The task —
Please set down only the lines running from the one with "estimate.log: [73,608,374,835] ->" through the last line of the entries, exactly as written and without any pictures.

[Source records]
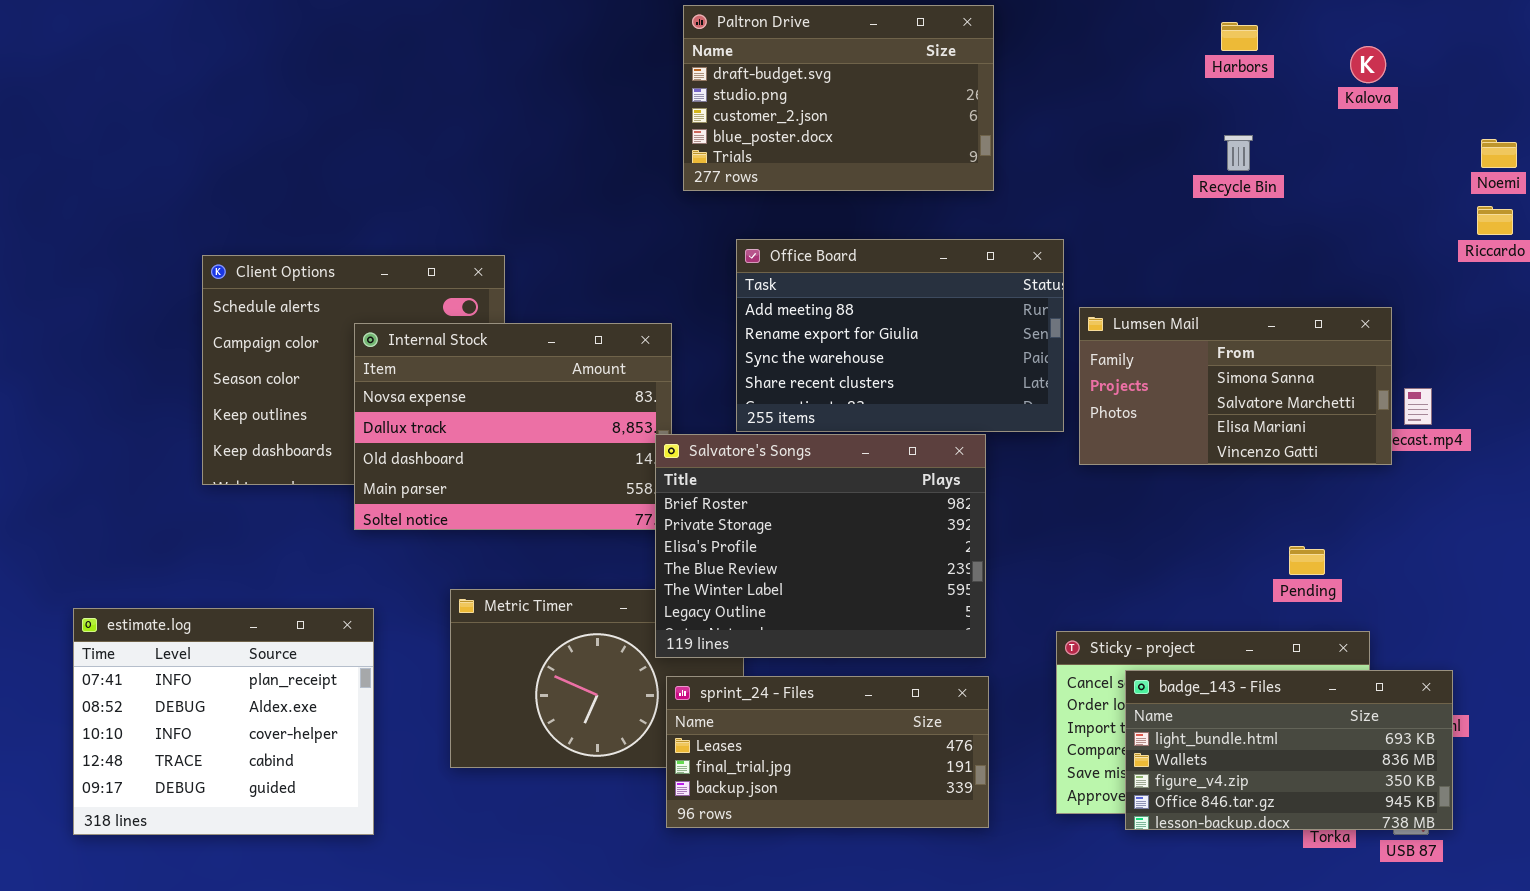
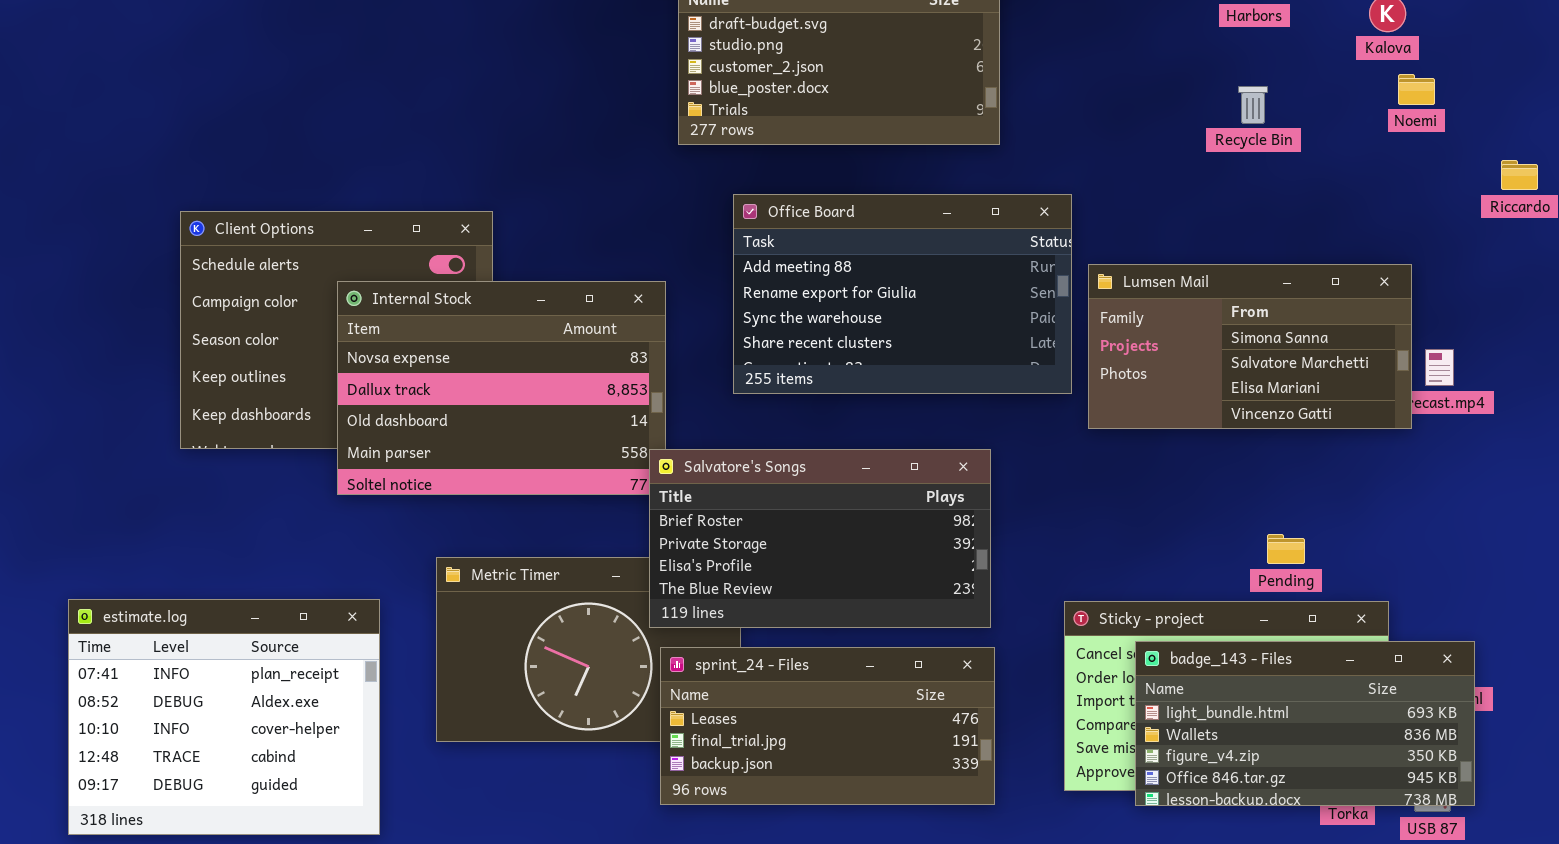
Noemi: [1481,139,1517,168] -> [1398,74,1435,105], moved
Salvatore's Songs: [655,434,986,658] -> [649,449,991,628], resized
Pending: [1289,546,1325,575] -> [1267,534,1305,564], moved
estimate.log: [73,608,374,835] -> [68,599,380,835], moved

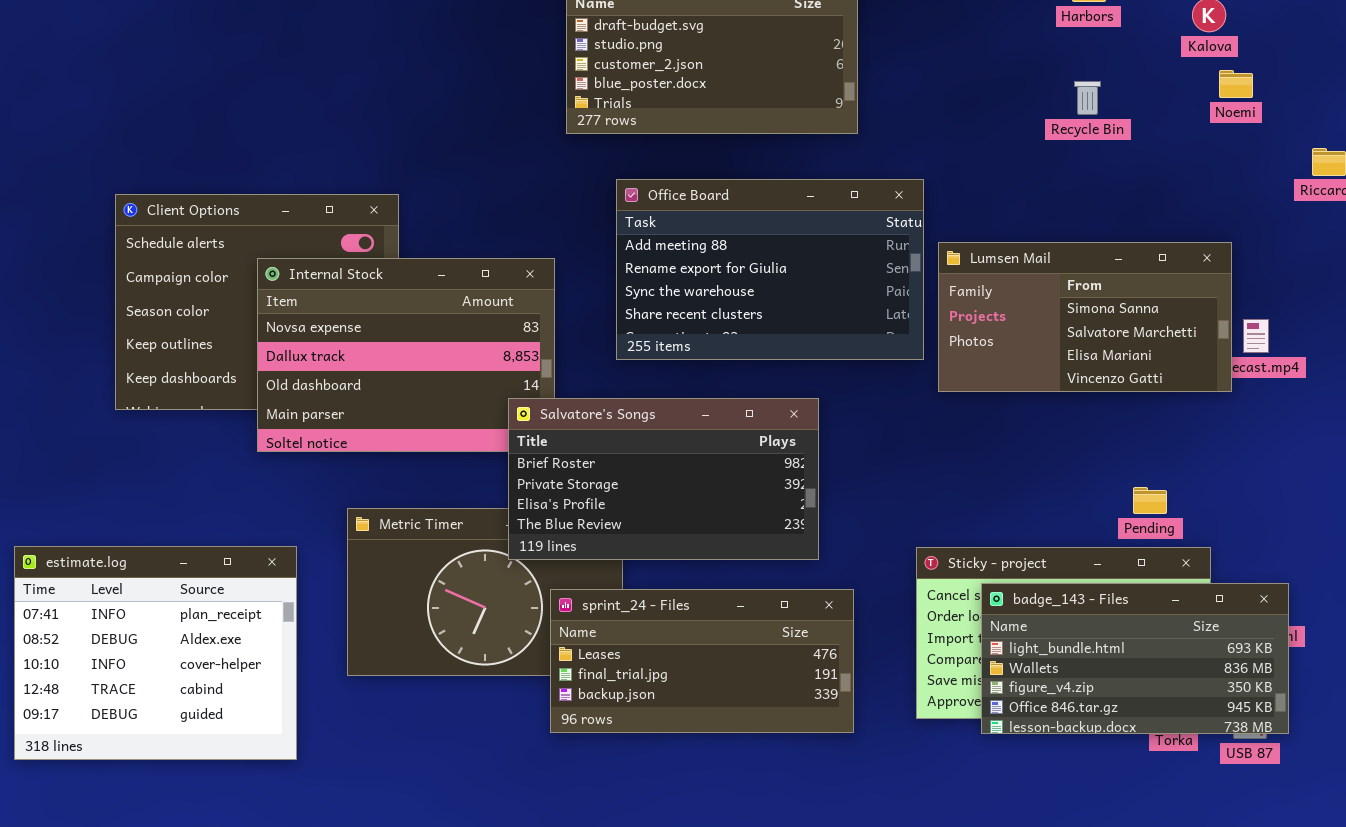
Salvatore's Songs: [649,449,991,628] -> [508,398,819,560], moved
Pending: [1267,534,1305,564] -> [1133,487,1167,514], moved

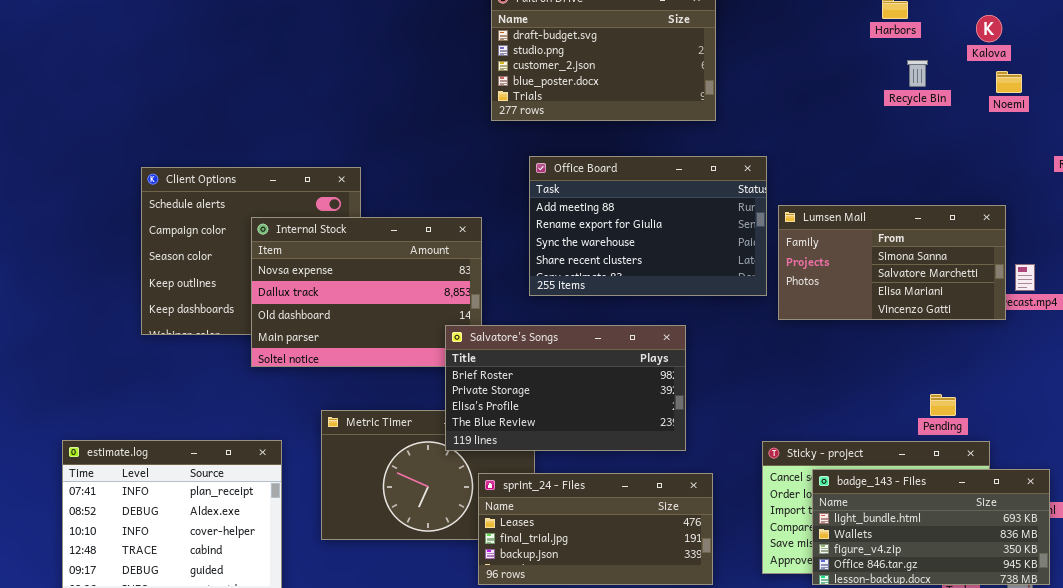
Recycle Bin: [1074,81,1101,115] -> [907,60,928,87], moved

Answer space —
estimate.log: [73,608,374,835] -> [68,599,380,835], moved

Salvatore's Songs: [649,449,991,628] -> [508,398,819,560], moved
Pending: [1267,534,1305,564] -> [1133,487,1167,514], moved

Recycle Bin: [1074,81,1101,115] -> [907,60,928,87], moved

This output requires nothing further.